Task to carry out »
For the entries below, count the lines that contain the word "green" and reply with that number only.

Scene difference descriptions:
::::::
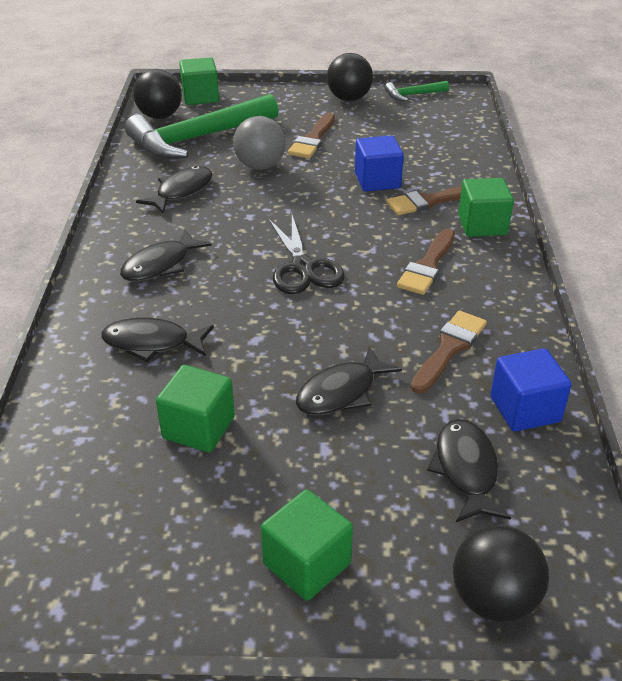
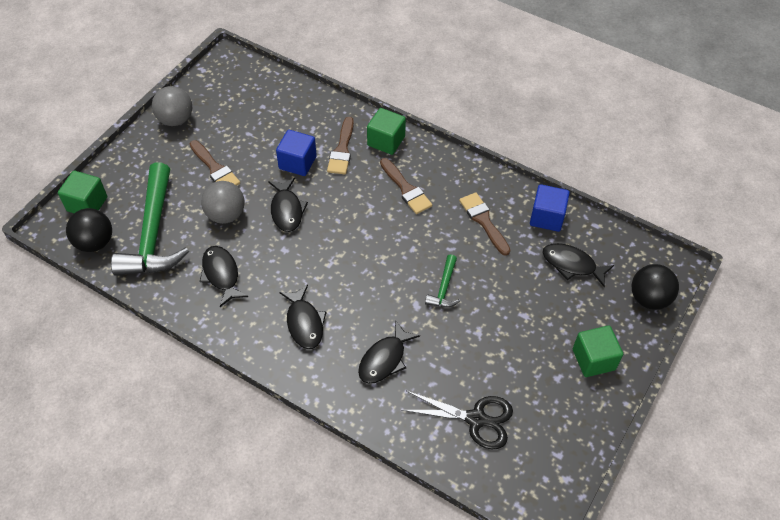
camera: 60 degrees left, 15 degrees up
(198, 428) = (474, 365): green cube -> none
(303, 267) = (363, 249): black scissors -> black scissors (476, 419)
(341, 392) = (487, 287): black fish -> black fish (287, 210)
(349, 99) = (176, 119): black ball -> grey ball
(413, 95) = (204, 83): green hammer -> green hammer (444, 288)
::::::
Your solution »
2